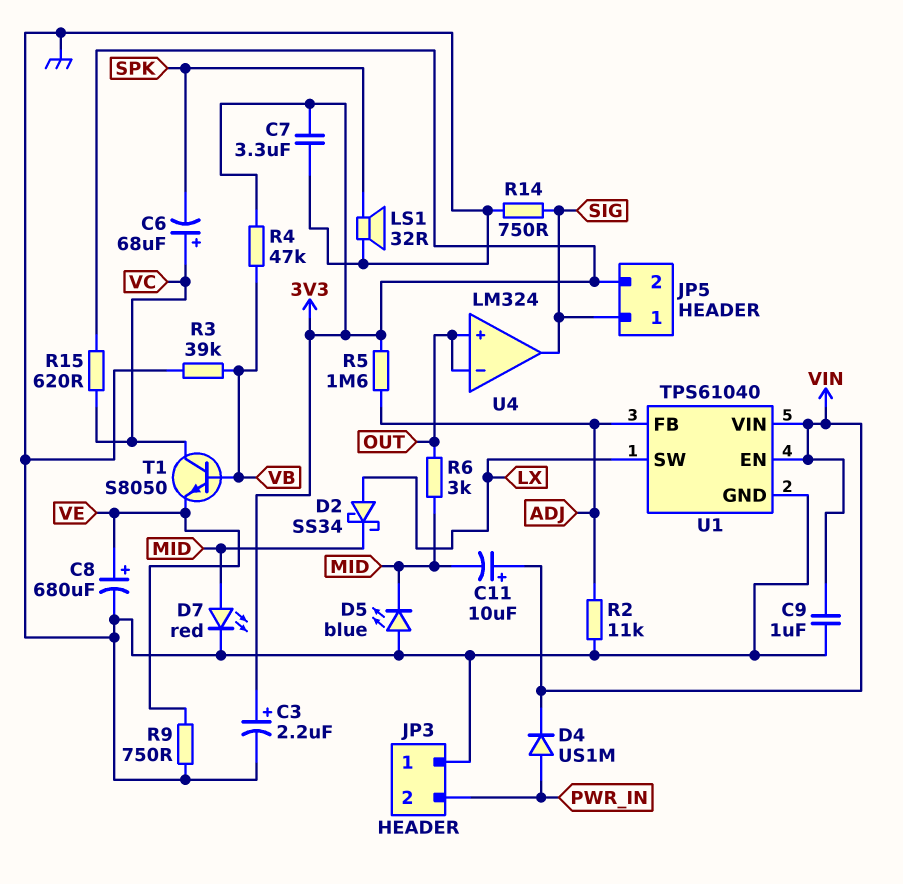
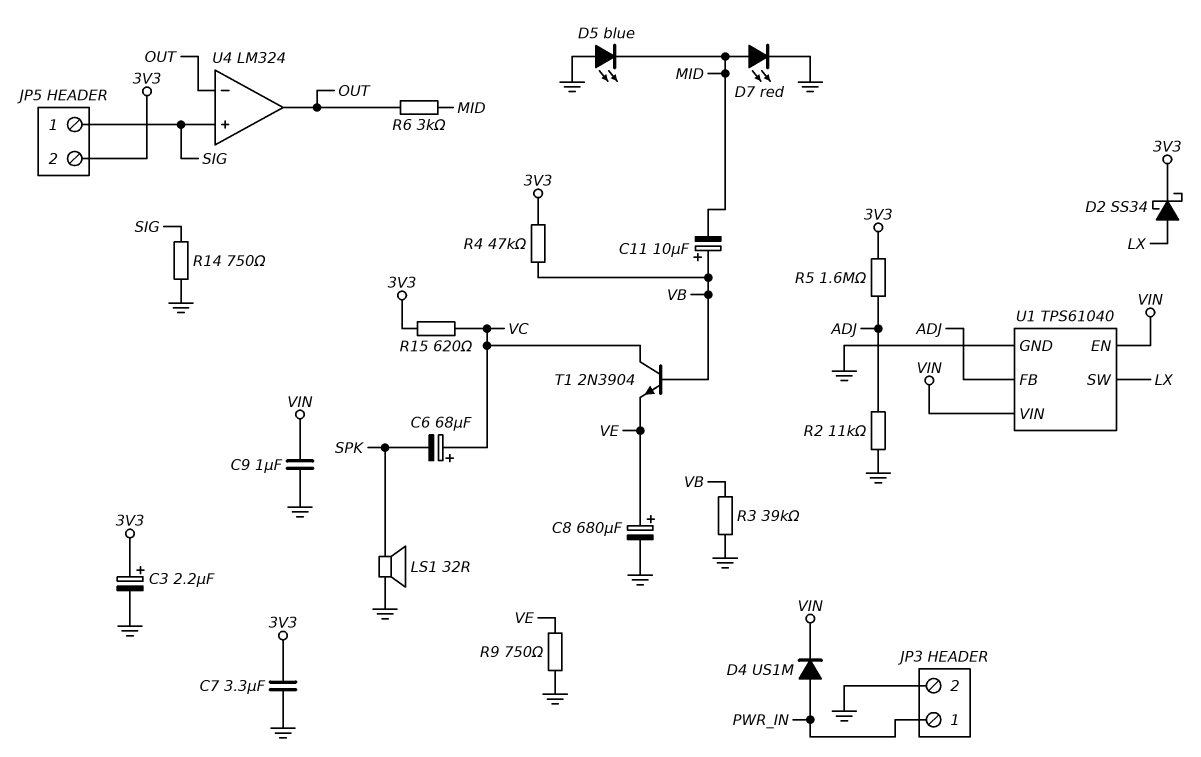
C11: 10uF (plus VIN, minus MID) -> 10uF (plus VB, minus MID)
D2: schottky SS34 (A LX, K MID) -> schottky SS34 (A LX, K 3V3)
JP3 pin 1: GND -> PWR_IN
JP3 pin 2: PWR_IN -> GND
T1: NPN S8050 (B VB, C VC, E VE) -> NPN 2N3904 (B VB, C VC, E VE)
U4 pin in+: OUT -> SIG
U4 pin out: SIG -> OUT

# ACTIVITY
Copy out all of the data word for word. Do not carry over any picture.

# WORKED SOLUTION
C11: 10uF (plus VIN, minus MID) -> 10uF (plus VB, minus MID)
D2: schottky SS34 (A LX, K MID) -> schottky SS34 (A LX, K 3V3)
JP3 pin 1: GND -> PWR_IN
JP3 pin 2: PWR_IN -> GND
T1: NPN S8050 (B VB, C VC, E VE) -> NPN 2N3904 (B VB, C VC, E VE)
U4 pin in+: OUT -> SIG
U4 pin out: SIG -> OUT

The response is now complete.